_Written instruction_
Omit the images, then output each of the records below exactly.

_Supplied data_

____________

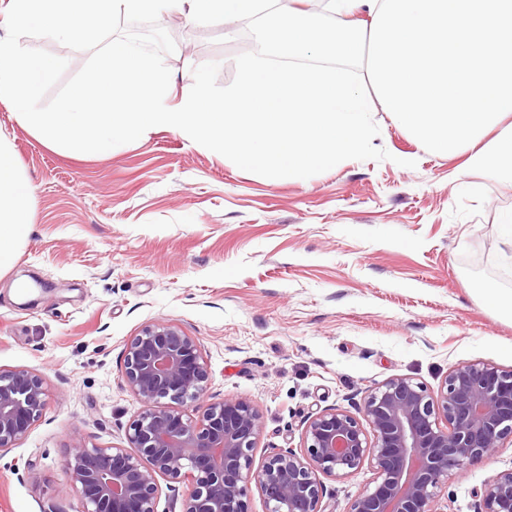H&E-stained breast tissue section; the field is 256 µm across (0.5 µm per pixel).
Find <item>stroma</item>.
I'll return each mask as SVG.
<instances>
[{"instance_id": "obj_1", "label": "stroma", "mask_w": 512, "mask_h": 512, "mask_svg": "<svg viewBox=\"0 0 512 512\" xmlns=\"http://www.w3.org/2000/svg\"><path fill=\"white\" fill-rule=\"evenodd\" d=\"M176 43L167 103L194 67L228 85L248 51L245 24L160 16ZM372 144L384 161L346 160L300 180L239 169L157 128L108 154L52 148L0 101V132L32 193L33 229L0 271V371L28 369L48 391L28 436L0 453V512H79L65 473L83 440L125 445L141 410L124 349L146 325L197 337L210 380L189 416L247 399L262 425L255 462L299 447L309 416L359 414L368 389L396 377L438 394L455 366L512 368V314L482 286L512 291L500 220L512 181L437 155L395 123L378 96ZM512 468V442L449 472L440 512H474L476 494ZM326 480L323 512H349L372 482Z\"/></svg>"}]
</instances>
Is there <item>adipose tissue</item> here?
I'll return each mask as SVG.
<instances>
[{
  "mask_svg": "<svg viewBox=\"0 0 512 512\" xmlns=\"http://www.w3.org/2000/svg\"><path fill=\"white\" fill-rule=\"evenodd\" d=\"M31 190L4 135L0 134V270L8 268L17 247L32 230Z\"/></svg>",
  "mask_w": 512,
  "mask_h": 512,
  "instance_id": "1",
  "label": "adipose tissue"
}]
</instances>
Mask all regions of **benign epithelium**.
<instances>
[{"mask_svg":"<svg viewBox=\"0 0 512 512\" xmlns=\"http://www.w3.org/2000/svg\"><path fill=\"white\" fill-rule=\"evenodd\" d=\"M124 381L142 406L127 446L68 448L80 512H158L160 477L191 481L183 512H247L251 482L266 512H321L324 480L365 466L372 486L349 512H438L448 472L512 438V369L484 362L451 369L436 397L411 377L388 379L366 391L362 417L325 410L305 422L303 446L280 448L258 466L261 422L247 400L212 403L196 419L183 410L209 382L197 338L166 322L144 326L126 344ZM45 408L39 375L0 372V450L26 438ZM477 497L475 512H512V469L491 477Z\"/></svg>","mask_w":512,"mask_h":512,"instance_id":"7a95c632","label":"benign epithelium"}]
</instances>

____________

_Exercise result_
H&E-stained breast tissue section; the field is 256 µm across (0.5 µm per pixel).
Find <item>stroma</item>.
I'll return each mask as SVG.
<instances>
[{"instance_id": "obj_1", "label": "stroma", "mask_w": 512, "mask_h": 512, "mask_svg": "<svg viewBox=\"0 0 512 512\" xmlns=\"http://www.w3.org/2000/svg\"><path fill=\"white\" fill-rule=\"evenodd\" d=\"M176 43L167 103L194 67L228 85L248 51L245 24L160 16ZM372 144L384 161L346 160L300 180L239 169L157 128L108 154L52 148L0 101V132L32 193L33 229L0 271V371L28 369L48 391L28 436L0 453V512H79L65 473L83 440L125 445L141 410L124 349L146 325L197 337L210 380L189 416L247 399L262 425L255 462L299 447L309 416L359 414L368 389L396 377L438 394L455 366L512 368V314L482 286L512 291L500 220L512 181L437 155L395 123L378 96ZM512 468V442L449 472L440 512H474L476 494ZM326 480L323 512H349L372 482Z\"/></svg>"}]
</instances>
Is there <item>adipose tissue</item> here?
I'll return each mask as SVG.
<instances>
[{
  "mask_svg": "<svg viewBox=\"0 0 512 512\" xmlns=\"http://www.w3.org/2000/svg\"><path fill=\"white\" fill-rule=\"evenodd\" d=\"M31 190L4 135L0 134V270L8 268L17 247L32 230Z\"/></svg>",
  "mask_w": 512,
  "mask_h": 512,
  "instance_id": "1",
  "label": "adipose tissue"
}]
</instances>
Mask all regions of **benign epithelium**.
<instances>
[{"mask_svg":"<svg viewBox=\"0 0 512 512\" xmlns=\"http://www.w3.org/2000/svg\"><path fill=\"white\" fill-rule=\"evenodd\" d=\"M124 381L142 406L127 446L68 448L80 512H158L160 477L191 481L183 512H247L251 482L266 512H321L324 480L365 466L372 486L349 512H438L448 472L512 438V369L484 362L451 369L436 397L411 377L388 379L366 391L362 417L325 410L305 422L303 446L280 448L258 466L261 422L247 400L212 403L196 419L183 410L209 382L197 338L166 322L144 326L126 344ZM45 408L39 375L0 372V450L26 438ZM477 497L475 512H512V469L491 477Z\"/></svg>","mask_w":512,"mask_h":512,"instance_id":"7a95c632","label":"benign epithelium"}]
</instances>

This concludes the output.